═══ INPUT DATA ═══
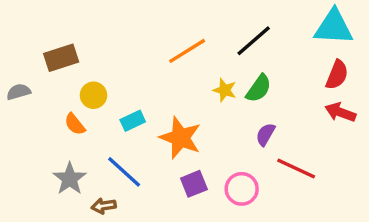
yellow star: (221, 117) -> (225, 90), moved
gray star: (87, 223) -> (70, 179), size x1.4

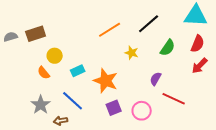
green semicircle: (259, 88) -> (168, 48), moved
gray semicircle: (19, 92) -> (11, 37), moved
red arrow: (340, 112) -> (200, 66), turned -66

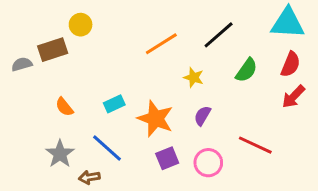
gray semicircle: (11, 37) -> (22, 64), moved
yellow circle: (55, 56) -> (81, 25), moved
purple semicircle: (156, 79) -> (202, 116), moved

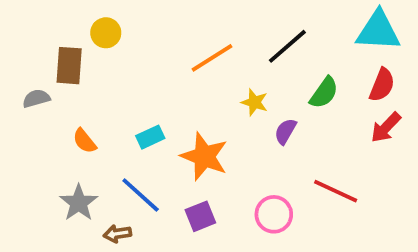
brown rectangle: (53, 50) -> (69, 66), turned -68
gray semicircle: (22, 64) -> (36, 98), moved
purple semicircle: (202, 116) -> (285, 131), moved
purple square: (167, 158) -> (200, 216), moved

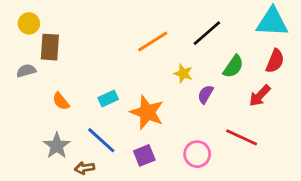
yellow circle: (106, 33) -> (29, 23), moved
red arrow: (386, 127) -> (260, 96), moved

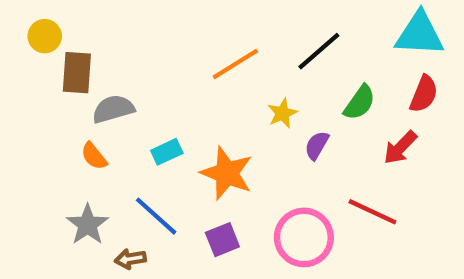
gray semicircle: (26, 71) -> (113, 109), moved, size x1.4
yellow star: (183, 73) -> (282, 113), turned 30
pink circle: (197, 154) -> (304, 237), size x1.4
═══
> _TASK GOAL_: Show every line of the data in which the word "star" appears.

> _ANSWER FOR THIS EXERCISE_:
yellow star: (221, 117) -> (225, 90), moved
gray star: (87, 223) -> (70, 179), size x1.4
yellow star: (183, 73) -> (282, 113), turned 30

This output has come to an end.